● **Recorded data**
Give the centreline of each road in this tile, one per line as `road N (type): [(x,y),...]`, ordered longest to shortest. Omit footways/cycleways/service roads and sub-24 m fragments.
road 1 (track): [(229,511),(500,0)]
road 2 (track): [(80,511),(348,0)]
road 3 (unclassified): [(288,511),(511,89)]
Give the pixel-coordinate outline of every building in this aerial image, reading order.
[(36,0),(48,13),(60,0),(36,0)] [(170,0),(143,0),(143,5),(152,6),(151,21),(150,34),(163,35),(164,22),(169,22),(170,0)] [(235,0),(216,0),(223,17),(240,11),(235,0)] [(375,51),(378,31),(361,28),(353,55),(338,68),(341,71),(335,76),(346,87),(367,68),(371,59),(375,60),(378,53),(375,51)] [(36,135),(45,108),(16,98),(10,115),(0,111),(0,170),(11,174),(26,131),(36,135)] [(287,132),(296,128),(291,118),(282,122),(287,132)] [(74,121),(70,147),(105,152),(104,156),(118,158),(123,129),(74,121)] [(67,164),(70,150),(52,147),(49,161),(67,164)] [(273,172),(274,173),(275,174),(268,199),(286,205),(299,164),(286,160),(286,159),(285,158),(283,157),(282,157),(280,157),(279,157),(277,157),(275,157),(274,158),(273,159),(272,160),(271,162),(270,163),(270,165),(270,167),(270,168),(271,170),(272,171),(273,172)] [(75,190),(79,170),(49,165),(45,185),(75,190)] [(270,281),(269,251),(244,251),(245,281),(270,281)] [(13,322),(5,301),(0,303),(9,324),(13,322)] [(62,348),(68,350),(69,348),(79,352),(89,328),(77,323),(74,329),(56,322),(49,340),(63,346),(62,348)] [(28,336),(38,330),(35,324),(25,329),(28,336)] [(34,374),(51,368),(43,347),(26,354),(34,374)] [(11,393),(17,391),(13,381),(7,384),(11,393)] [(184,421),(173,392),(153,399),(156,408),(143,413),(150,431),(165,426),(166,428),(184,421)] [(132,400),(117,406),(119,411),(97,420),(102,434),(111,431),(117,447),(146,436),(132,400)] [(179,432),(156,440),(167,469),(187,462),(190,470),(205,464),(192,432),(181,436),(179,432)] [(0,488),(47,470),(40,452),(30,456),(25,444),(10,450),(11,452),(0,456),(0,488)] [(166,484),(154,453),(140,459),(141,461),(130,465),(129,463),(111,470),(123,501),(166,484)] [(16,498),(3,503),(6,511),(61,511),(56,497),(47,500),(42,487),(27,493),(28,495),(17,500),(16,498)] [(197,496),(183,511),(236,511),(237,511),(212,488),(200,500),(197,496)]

● **What to produce**
Copy out every line of the material above word for word, keeping each character and line break unchanged.

● **Solved exercise**
Give the centreline of each road in this tile, one per line as `road N (type): [(x,y),...]`, ordered longest to shortest. Omit footways/cycleways/service roads and sub-24 m fragments.
road 1 (track): [(229,511),(500,0)]
road 2 (track): [(80,511),(348,0)]
road 3 (unclassified): [(288,511),(511,89)]
Give the pixel-coordinate outline of every building in this aerial image, reading order.
[(36,0),(48,13),(60,0),(36,0)] [(170,0),(143,0),(143,5),(152,6),(151,21),(150,34),(163,35),(164,22),(169,22),(170,0)] [(235,0),(216,0),(223,17),(240,11),(235,0)] [(375,51),(378,31),(361,28),(353,55),(338,68),(341,71),(335,76),(346,87),(367,68),(371,59),(375,60),(378,53),(375,51)] [(36,135),(45,108),(16,98),(10,115),(0,111),(0,170),(11,174),(26,131),(36,135)] [(287,132),(296,128),(291,118),(282,122),(287,132)] [(74,121),(70,147),(105,152),(104,156),(118,158),(123,129),(74,121)] [(67,164),(70,150),(52,147),(49,161),(67,164)] [(273,172),(274,173),(275,174),(268,199),(286,205),(299,164),(286,160),(286,159),(285,158),(283,157),(282,157),(280,157),(279,157),(277,157),(275,157),(274,158),(273,159),(272,160),(271,162),(270,163),(270,165),(270,167),(270,168),(271,170),(272,171),(273,172)] [(75,190),(79,170),(49,165),(45,185),(75,190)] [(270,281),(269,251),(244,251),(245,281),(270,281)] [(13,322),(5,301),(0,303),(9,324),(13,322)] [(62,348),(68,350),(69,348),(79,352),(89,328),(77,323),(74,329),(56,322),(49,340),(63,346),(62,348)] [(28,336),(38,330),(35,324),(25,329),(28,336)] [(34,374),(51,368),(43,347),(26,354),(34,374)] [(11,393),(17,391),(13,381),(7,384),(11,393)] [(184,421),(173,392),(153,399),(156,408),(143,413),(150,431),(165,426),(166,428),(184,421)] [(132,400),(117,406),(119,411),(97,420),(102,434),(111,431),(117,447),(146,436),(132,400)] [(179,432),(156,440),(167,469),(187,462),(190,470),(205,464),(192,432),(181,436),(179,432)] [(0,488),(47,470),(40,452),(30,456),(25,444),(10,450),(11,452),(0,456),(0,488)] [(166,484),(154,453),(140,459),(141,461),(130,465),(129,463),(111,470),(123,501),(166,484)] [(16,498),(3,503),(6,511),(61,511),(56,497),(47,500),(42,487),(27,493),(28,495),(17,500),(16,498)] [(197,496),(183,511),(236,511),(237,511),(212,488),(200,500),(197,496)]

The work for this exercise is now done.